- Input records
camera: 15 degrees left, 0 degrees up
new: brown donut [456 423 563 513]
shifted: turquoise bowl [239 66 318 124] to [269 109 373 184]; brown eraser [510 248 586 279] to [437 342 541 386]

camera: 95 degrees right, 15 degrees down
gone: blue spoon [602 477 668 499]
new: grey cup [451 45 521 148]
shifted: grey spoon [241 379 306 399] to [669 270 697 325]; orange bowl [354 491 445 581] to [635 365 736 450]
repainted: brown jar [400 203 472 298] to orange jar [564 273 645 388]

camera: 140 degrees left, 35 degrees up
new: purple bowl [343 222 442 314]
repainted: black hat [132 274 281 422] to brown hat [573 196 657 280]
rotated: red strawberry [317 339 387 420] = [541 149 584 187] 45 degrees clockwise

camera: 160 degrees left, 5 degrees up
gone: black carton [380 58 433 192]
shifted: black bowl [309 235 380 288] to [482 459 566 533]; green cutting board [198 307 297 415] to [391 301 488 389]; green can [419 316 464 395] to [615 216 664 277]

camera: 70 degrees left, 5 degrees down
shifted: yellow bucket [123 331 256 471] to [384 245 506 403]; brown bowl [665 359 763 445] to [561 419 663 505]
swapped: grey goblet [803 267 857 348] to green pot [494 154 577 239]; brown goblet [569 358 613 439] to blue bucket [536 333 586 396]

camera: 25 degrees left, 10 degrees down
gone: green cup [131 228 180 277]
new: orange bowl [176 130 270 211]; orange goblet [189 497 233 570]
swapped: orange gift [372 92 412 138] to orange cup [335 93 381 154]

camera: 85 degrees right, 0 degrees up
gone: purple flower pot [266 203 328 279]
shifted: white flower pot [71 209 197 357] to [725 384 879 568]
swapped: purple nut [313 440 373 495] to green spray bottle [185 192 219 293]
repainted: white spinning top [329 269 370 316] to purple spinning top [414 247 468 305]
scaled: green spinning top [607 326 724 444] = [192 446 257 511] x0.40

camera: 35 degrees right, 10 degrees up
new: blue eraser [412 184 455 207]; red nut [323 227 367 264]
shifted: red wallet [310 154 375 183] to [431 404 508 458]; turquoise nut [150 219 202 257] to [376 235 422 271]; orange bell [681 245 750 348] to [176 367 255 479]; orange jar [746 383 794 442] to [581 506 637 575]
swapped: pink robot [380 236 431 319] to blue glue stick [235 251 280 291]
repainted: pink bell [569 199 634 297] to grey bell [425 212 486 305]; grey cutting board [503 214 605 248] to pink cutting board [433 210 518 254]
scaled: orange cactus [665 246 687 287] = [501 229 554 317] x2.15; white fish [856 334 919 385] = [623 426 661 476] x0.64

- Task brief
Send back exactly the lines of the listing above starting at the one with "shifted: yellow bucket" and ending at the one with "gone: purple flower pot [266 203 328 279]", inclusive, and no others.

- Written answer
shifted: yellow bucket [123 331 256 471] to [384 245 506 403]; brown bowl [665 359 763 445] to [561 419 663 505]
swapped: grey goblet [803 267 857 348] to green pot [494 154 577 239]; brown goblet [569 358 613 439] to blue bucket [536 333 586 396]

camera: 25 degrees left, 10 degrees down
gone: green cup [131 228 180 277]
new: orange bowl [176 130 270 211]; orange goblet [189 497 233 570]
swapped: orange gift [372 92 412 138] to orange cup [335 93 381 154]

camera: 85 degrees right, 0 degrees up
gone: purple flower pot [266 203 328 279]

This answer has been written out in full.